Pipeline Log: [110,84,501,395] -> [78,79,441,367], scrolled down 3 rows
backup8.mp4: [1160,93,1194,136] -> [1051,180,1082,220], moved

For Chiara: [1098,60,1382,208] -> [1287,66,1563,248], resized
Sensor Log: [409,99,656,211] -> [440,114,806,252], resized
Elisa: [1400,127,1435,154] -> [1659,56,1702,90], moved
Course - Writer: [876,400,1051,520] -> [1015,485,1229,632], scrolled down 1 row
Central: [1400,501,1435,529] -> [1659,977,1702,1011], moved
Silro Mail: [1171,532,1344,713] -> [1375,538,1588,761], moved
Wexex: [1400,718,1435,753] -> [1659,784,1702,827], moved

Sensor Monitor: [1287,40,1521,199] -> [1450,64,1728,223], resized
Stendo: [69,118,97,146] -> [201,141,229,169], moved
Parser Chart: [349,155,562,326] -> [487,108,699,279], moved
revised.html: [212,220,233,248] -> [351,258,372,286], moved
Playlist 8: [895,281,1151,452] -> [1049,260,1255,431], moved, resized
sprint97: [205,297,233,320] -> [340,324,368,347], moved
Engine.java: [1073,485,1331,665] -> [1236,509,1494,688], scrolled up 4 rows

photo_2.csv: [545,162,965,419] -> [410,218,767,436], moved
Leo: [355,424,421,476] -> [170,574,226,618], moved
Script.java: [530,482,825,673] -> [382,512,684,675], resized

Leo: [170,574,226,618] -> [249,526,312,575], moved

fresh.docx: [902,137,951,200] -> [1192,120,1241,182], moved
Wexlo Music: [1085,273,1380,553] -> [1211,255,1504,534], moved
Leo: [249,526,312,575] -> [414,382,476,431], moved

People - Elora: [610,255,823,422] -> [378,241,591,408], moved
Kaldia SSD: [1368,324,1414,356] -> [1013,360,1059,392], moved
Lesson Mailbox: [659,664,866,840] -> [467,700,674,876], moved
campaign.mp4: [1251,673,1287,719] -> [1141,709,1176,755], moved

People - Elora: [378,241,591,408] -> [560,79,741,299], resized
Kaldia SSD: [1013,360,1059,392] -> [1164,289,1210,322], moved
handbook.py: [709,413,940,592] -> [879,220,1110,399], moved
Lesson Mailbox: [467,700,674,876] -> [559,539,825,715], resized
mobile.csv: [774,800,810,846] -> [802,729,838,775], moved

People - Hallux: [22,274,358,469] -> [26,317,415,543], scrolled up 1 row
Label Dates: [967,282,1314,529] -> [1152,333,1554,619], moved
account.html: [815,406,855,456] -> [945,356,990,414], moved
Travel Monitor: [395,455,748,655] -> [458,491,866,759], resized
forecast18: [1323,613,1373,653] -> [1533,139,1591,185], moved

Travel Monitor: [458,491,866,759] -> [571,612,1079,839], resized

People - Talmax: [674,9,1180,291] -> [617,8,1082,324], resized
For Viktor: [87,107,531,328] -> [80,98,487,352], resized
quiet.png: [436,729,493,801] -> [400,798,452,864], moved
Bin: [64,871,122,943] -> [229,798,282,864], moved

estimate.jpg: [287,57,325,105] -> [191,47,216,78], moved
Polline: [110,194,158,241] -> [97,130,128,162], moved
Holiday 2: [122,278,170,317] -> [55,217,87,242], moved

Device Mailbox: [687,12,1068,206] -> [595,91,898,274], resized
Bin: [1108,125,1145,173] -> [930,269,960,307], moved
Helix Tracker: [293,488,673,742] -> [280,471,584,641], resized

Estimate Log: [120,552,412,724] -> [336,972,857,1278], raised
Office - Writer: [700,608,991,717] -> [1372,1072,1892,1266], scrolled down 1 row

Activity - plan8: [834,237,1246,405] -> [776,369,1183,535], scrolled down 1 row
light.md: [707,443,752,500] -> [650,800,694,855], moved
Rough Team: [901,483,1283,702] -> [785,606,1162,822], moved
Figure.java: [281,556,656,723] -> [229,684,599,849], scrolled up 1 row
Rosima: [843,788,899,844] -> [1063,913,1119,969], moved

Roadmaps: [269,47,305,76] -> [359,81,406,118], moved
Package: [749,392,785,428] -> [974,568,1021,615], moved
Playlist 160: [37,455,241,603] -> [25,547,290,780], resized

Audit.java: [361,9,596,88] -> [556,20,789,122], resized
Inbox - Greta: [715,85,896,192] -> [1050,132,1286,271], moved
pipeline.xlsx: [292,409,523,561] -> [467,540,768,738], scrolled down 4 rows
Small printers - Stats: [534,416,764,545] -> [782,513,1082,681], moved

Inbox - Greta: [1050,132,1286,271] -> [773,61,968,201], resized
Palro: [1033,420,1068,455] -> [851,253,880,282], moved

# # #

• **Task instructions**: Each line from the first line of the listing through the line with "Sensor Log: [409,99,656,211]" must be output exactly, both ends included, and no other line may appear.

• **Written answer**:
Pipeline Log: [110,84,501,395] -> [78,79,441,367], scrolled down 3 rows
backup8.mp4: [1160,93,1194,136] -> [1051,180,1082,220], moved

For Chiara: [1098,60,1382,208] -> [1287,66,1563,248], resized
Sensor Log: [409,99,656,211] -> [440,114,806,252], resized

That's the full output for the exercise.